## Instructions for the task
Retype all the records below exactly as they are, with no image carried over.

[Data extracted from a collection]
* * * * * * *

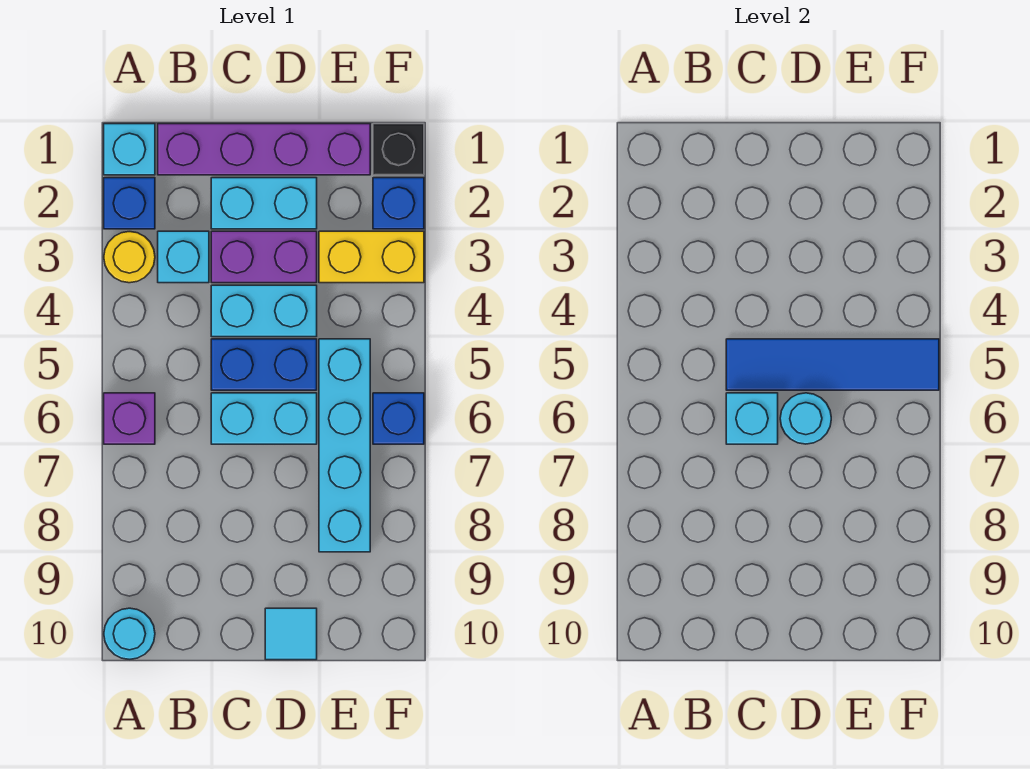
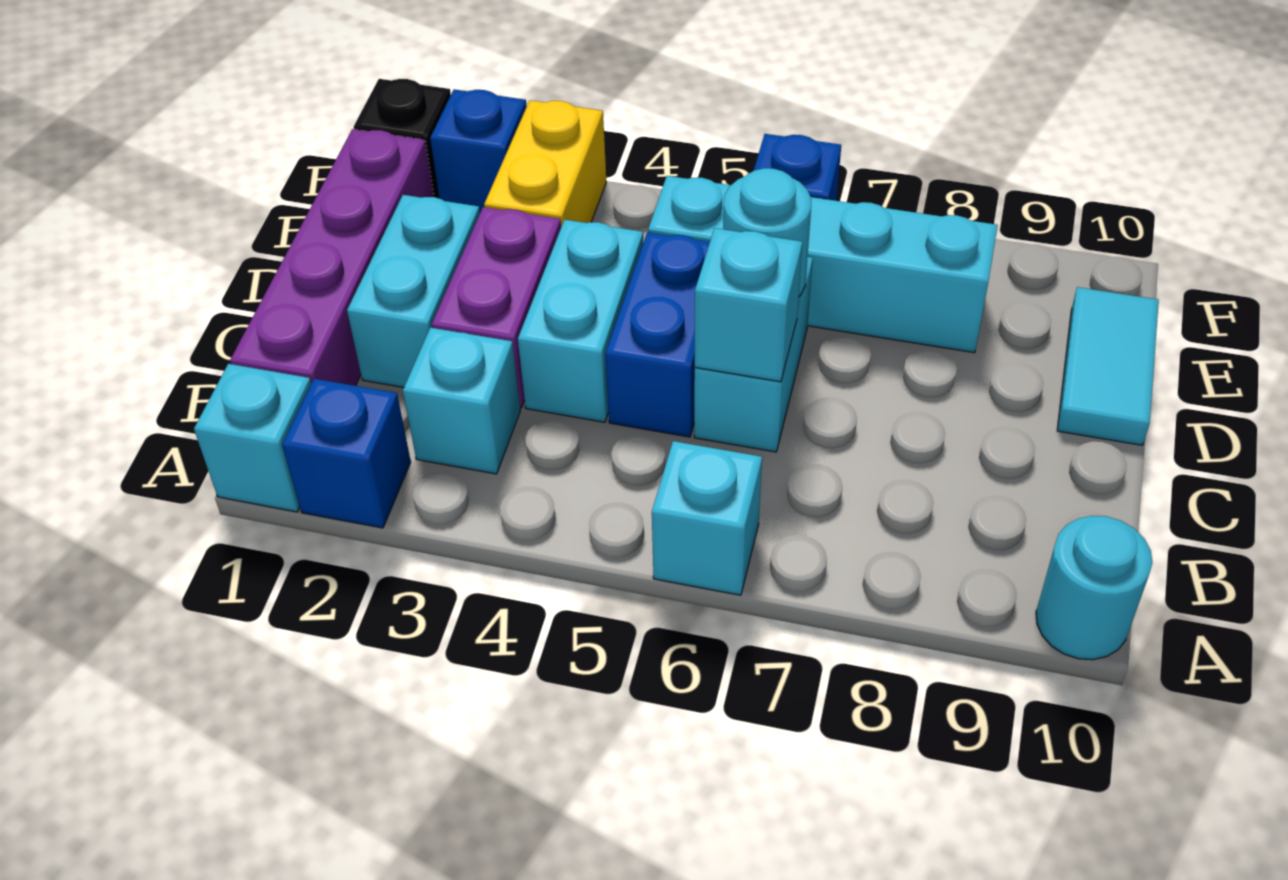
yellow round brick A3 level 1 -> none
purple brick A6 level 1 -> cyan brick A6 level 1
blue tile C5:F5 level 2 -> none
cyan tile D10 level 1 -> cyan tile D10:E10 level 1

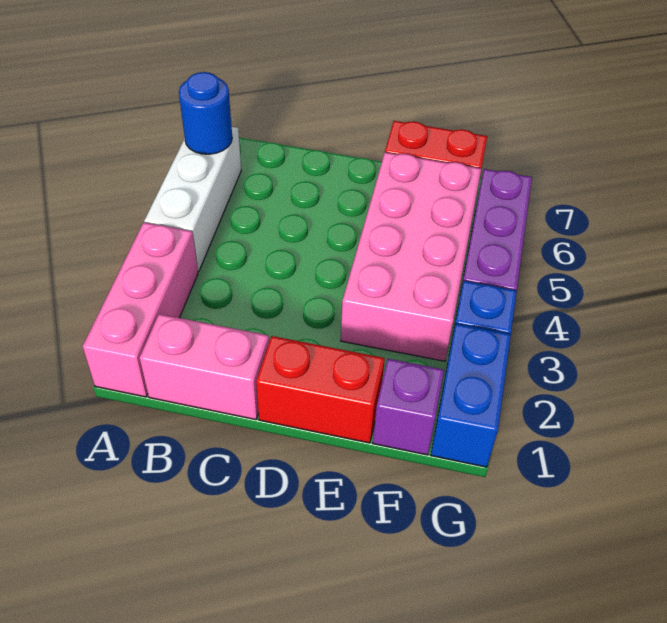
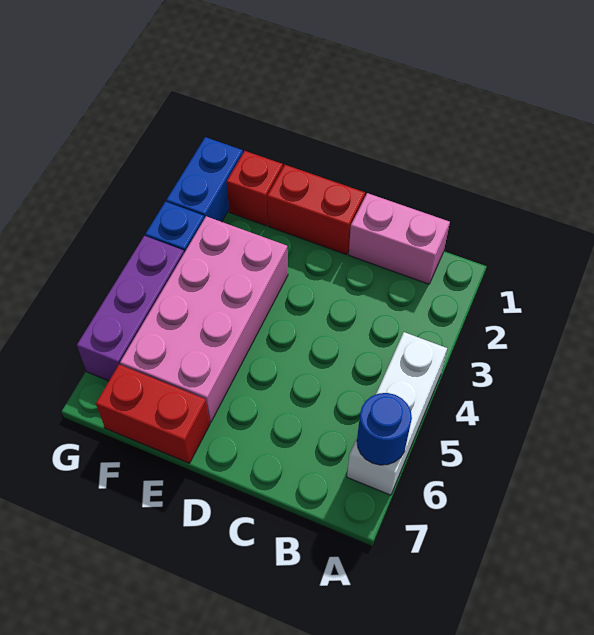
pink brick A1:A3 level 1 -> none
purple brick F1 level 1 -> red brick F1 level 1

* * * * * * *

## Task response
yellow round brick A3 level 1 -> none
purple brick A6 level 1 -> cyan brick A6 level 1
blue tile C5:F5 level 2 -> none
cyan tile D10 level 1 -> cyan tile D10:E10 level 1

pink brick A1:A3 level 1 -> none
purple brick F1 level 1 -> red brick F1 level 1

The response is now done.